== Supplied data

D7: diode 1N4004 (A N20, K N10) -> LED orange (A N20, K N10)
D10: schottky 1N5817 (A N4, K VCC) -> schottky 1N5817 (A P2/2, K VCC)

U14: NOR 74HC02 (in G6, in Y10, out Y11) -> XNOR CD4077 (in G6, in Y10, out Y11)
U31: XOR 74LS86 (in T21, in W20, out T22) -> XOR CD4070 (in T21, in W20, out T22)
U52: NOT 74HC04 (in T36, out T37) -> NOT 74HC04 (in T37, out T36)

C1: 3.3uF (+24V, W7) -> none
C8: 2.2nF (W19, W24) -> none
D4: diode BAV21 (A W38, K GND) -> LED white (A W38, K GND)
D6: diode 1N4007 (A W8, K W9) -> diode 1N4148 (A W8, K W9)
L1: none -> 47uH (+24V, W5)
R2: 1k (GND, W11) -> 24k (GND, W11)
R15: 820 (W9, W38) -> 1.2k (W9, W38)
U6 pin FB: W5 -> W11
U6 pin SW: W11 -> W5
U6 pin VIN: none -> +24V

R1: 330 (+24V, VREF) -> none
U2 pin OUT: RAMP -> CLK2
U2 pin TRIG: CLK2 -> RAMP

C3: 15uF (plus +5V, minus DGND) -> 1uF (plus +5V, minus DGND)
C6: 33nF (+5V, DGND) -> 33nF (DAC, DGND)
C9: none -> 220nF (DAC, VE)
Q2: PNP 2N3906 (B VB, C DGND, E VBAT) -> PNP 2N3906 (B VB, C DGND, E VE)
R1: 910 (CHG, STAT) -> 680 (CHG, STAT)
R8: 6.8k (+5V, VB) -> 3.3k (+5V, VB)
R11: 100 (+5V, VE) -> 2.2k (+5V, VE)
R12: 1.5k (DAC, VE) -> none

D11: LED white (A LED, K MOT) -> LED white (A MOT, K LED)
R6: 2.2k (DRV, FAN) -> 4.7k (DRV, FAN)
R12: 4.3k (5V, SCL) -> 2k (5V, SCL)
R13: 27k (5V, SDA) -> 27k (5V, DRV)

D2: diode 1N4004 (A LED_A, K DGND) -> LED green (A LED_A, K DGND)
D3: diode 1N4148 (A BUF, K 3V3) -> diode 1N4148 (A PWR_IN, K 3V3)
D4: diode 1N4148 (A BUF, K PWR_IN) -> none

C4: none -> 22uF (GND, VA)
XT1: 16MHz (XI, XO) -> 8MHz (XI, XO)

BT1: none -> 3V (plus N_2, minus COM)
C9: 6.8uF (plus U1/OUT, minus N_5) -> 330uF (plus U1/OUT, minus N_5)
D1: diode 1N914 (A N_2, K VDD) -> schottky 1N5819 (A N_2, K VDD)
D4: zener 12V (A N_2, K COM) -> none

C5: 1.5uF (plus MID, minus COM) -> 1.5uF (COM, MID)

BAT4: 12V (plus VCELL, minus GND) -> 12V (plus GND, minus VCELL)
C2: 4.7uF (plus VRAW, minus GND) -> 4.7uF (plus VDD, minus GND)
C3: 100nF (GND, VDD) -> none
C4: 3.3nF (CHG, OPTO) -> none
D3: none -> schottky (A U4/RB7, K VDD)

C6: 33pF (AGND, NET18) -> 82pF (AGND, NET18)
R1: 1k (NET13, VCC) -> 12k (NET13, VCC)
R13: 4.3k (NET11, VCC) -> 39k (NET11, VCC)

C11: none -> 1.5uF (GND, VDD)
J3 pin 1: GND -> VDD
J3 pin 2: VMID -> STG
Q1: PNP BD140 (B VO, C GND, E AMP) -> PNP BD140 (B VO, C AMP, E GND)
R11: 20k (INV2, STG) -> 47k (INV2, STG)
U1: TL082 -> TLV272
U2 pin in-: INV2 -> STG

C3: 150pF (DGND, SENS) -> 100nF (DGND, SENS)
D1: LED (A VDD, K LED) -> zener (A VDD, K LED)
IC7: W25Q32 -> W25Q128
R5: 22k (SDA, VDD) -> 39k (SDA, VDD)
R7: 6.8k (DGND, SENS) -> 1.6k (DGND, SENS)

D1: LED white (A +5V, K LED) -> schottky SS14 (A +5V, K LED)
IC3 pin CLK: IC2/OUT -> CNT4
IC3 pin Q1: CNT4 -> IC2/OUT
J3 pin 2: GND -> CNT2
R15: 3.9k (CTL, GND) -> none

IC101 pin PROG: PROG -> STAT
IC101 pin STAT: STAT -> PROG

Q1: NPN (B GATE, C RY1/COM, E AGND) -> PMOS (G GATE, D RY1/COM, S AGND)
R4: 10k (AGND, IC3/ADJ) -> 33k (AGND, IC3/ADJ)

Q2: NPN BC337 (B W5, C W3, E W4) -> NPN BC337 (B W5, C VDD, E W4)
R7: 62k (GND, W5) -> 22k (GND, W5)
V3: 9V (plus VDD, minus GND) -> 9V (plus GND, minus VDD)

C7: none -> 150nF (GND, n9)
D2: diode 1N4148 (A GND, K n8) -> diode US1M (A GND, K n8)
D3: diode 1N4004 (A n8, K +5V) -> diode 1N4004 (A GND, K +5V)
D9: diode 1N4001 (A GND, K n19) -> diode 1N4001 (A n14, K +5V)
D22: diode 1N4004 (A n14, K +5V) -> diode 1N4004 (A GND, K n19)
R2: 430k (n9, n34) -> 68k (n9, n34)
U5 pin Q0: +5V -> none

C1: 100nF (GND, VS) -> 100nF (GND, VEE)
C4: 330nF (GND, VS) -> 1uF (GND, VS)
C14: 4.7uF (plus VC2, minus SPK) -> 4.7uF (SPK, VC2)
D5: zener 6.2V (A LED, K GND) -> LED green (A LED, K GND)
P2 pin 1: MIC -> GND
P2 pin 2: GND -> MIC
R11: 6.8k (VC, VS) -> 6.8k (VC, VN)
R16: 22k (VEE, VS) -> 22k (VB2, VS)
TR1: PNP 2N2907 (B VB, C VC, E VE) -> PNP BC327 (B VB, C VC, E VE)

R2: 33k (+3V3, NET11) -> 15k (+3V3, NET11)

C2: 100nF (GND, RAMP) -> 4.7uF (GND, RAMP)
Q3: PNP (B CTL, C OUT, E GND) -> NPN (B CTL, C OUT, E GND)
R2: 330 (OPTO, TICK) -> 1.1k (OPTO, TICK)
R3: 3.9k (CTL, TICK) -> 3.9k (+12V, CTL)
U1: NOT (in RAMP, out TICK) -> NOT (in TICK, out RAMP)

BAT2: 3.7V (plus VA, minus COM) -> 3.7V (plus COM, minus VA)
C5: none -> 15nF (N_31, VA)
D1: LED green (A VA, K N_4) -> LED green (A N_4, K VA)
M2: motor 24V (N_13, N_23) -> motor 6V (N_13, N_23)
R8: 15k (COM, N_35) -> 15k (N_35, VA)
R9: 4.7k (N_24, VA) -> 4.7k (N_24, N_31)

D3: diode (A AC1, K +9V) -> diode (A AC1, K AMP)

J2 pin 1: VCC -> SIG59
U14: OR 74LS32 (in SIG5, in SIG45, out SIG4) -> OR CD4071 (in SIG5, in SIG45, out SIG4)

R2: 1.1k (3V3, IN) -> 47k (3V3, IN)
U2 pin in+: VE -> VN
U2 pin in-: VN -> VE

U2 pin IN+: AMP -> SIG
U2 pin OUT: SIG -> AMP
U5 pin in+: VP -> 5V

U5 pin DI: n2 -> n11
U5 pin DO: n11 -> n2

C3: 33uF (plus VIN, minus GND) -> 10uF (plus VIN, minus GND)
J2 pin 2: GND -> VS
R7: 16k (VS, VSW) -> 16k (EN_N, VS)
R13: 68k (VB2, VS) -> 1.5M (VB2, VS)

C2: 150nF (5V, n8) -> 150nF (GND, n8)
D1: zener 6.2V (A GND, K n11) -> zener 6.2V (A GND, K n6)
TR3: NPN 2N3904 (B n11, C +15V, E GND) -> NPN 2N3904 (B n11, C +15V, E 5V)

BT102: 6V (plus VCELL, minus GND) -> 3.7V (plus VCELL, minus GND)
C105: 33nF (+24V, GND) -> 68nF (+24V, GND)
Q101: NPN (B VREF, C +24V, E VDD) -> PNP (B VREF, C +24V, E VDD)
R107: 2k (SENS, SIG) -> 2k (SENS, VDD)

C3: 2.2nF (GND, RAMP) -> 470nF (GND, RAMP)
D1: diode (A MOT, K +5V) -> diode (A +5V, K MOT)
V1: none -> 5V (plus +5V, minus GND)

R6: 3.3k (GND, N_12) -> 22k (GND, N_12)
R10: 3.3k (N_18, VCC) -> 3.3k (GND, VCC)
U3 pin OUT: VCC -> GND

====

Exercise
Please return the lines above exactly, from the first one down to the line with "D11: LED white", and stop after that line.

Expected answer
D7: diode 1N4004 (A N20, K N10) -> LED orange (A N20, K N10)
D10: schottky 1N5817 (A N4, K VCC) -> schottky 1N5817 (A P2/2, K VCC)

U14: NOR 74HC02 (in G6, in Y10, out Y11) -> XNOR CD4077 (in G6, in Y10, out Y11)
U31: XOR 74LS86 (in T21, in W20, out T22) -> XOR CD4070 (in T21, in W20, out T22)
U52: NOT 74HC04 (in T36, out T37) -> NOT 74HC04 (in T37, out T36)

C1: 3.3uF (+24V, W7) -> none
C8: 2.2nF (W19, W24) -> none
D4: diode BAV21 (A W38, K GND) -> LED white (A W38, K GND)
D6: diode 1N4007 (A W8, K W9) -> diode 1N4148 (A W8, K W9)
L1: none -> 47uH (+24V, W5)
R2: 1k (GND, W11) -> 24k (GND, W11)
R15: 820 (W9, W38) -> 1.2k (W9, W38)
U6 pin FB: W5 -> W11
U6 pin SW: W11 -> W5
U6 pin VIN: none -> +24V

R1: 330 (+24V, VREF) -> none
U2 pin OUT: RAMP -> CLK2
U2 pin TRIG: CLK2 -> RAMP

C3: 15uF (plus +5V, minus DGND) -> 1uF (plus +5V, minus DGND)
C6: 33nF (+5V, DGND) -> 33nF (DAC, DGND)
C9: none -> 220nF (DAC, VE)
Q2: PNP 2N3906 (B VB, C DGND, E VBAT) -> PNP 2N3906 (B VB, C DGND, E VE)
R1: 910 (CHG, STAT) -> 680 (CHG, STAT)
R8: 6.8k (+5V, VB) -> 3.3k (+5V, VB)
R11: 100 (+5V, VE) -> 2.2k (+5V, VE)
R12: 1.5k (DAC, VE) -> none

D11: LED white (A LED, K MOT) -> LED white (A MOT, K LED)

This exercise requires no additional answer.